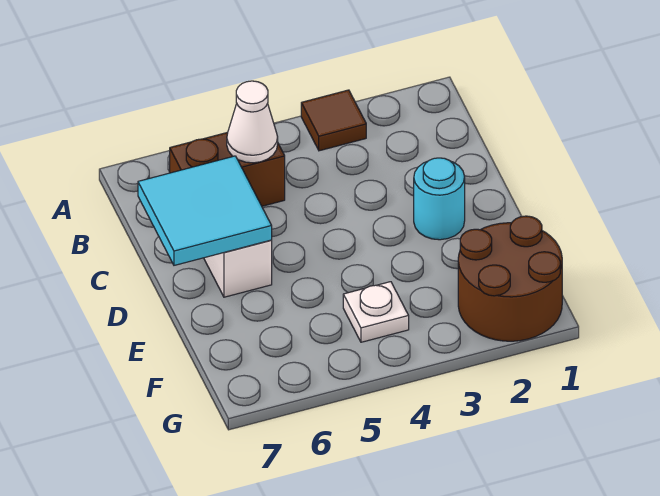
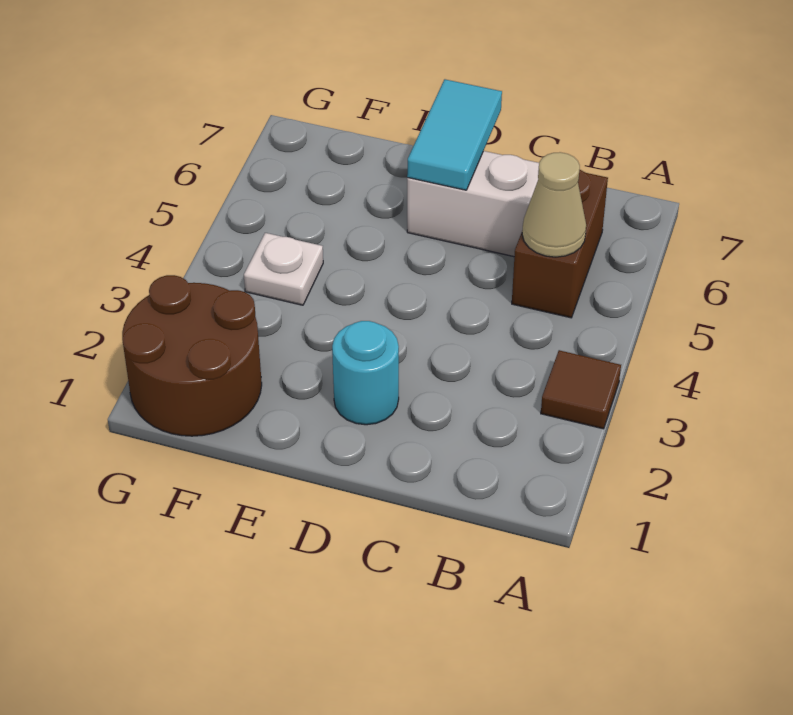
white cone B5 level 2 -> tan cone B5 level 2
cyan tile C6:D7 level 2 -> cyan tile D6:D7 level 2

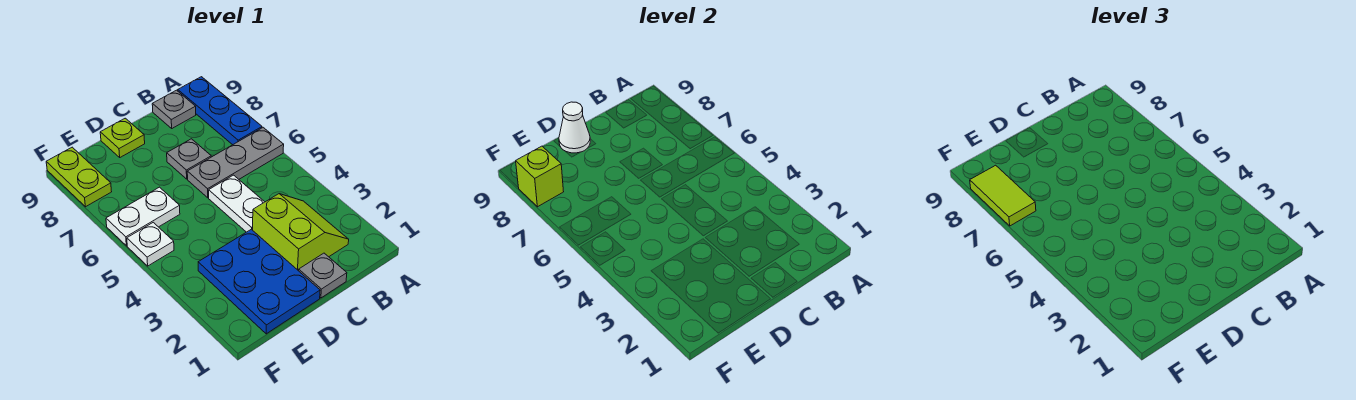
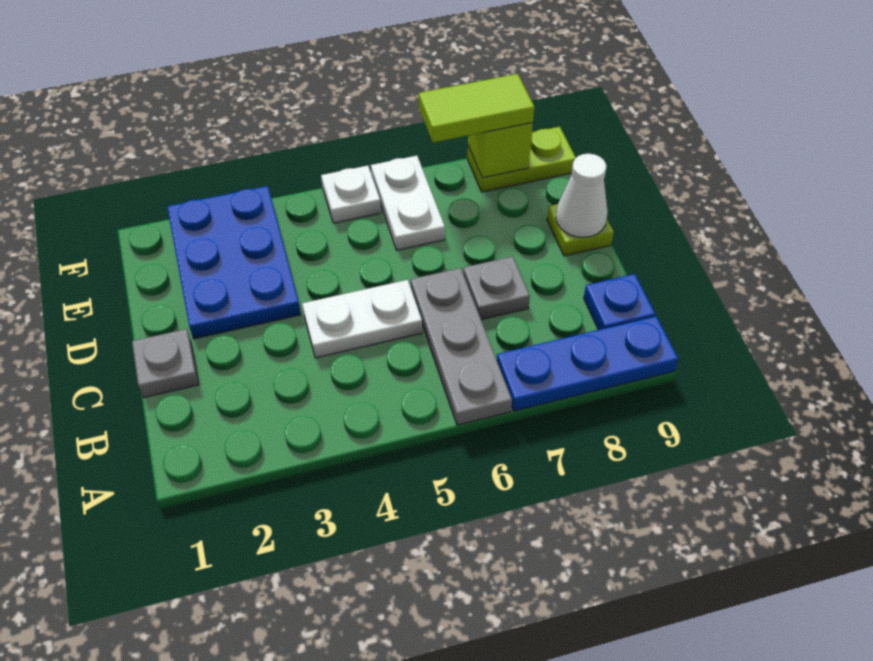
lime slope B2:C3 level 1 top C -> none
grey plate B9 level 1 -> blue plate B9 level 1
blue plate D1:E3 level 1 -> blue plate D2:F3 level 1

* [TASK TO CARRY OUT]: Your reply must reproduce all of the entries exactly and contain no pictures.

* [ANSWER BELOW]:
white cone B5 level 2 -> tan cone B5 level 2
cyan tile C6:D7 level 2 -> cyan tile D6:D7 level 2

lime slope B2:C3 level 1 top C -> none
grey plate B9 level 1 -> blue plate B9 level 1
blue plate D1:E3 level 1 -> blue plate D2:F3 level 1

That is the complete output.